WORK TO COMPLETE:
Copy all records exactly; omit pictures.

::::::::

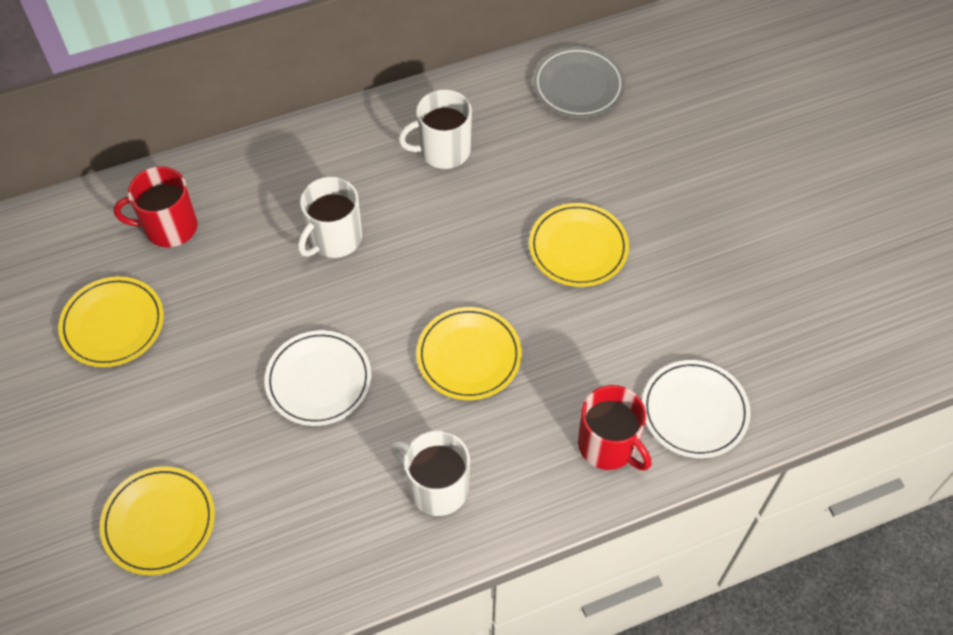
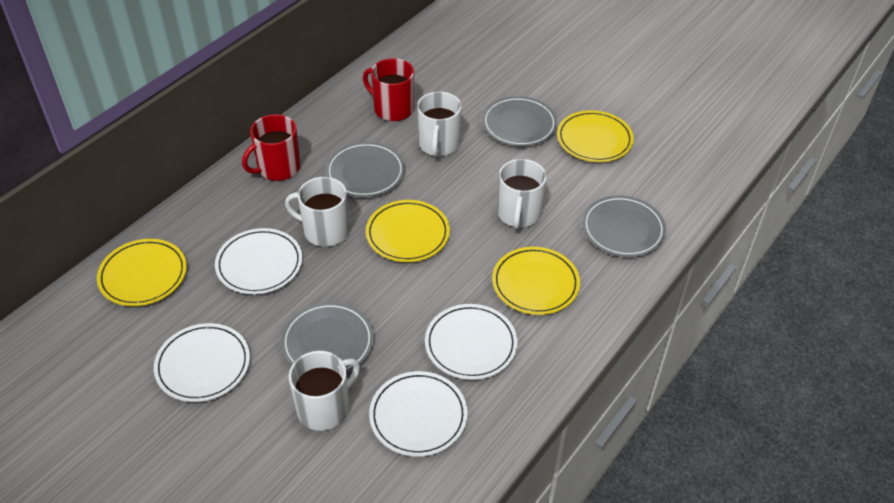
grey plate: 1 -> 4
white mug: 3 -> 4
white plate: 2 -> 4

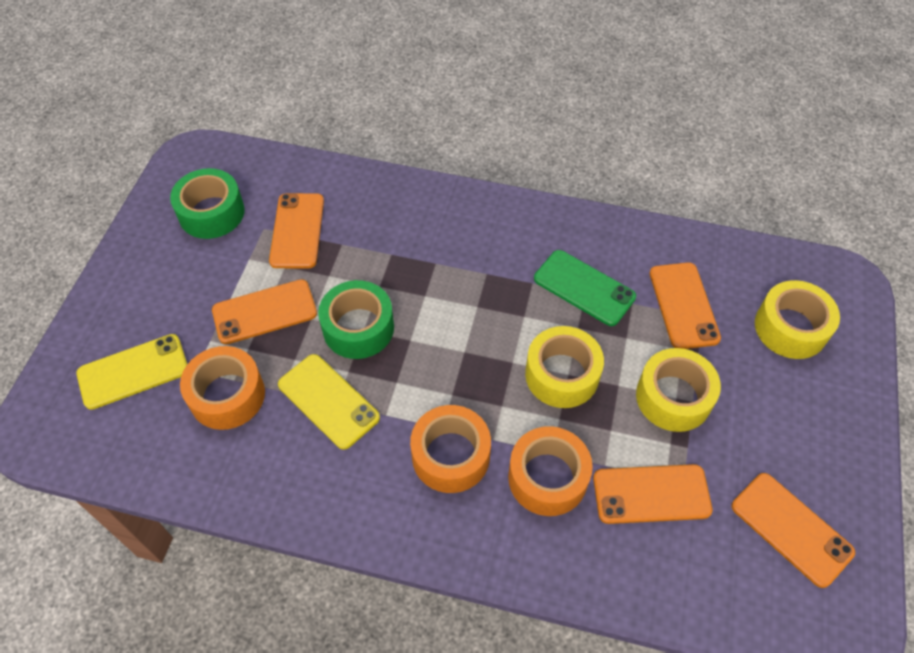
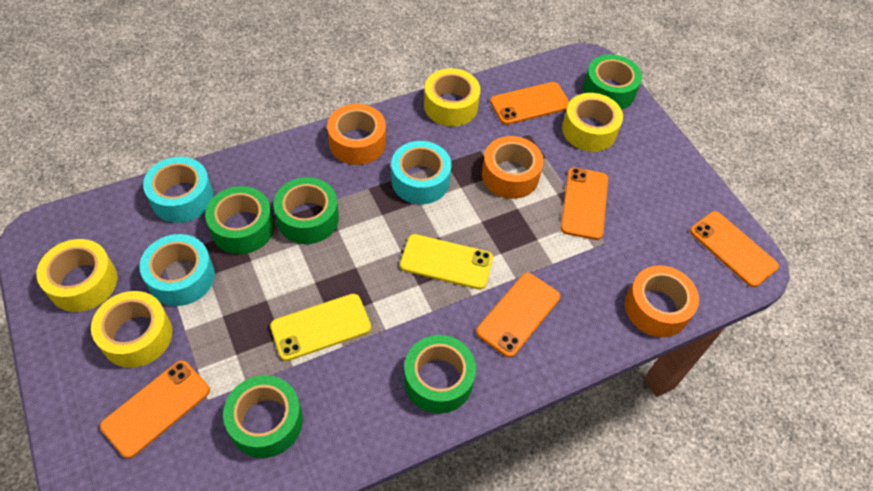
green phone: 1 -> 0
green tape: 2 -> 5
turquoise tape: 0 -> 3
yellow tape: 3 -> 4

::::::::

SOLUTION TO THIS EXERCISE:
grey plate: 1 -> 4
white mug: 3 -> 4
white plate: 2 -> 4

green phone: 1 -> 0
green tape: 2 -> 5
turquoise tape: 0 -> 3
yellow tape: 3 -> 4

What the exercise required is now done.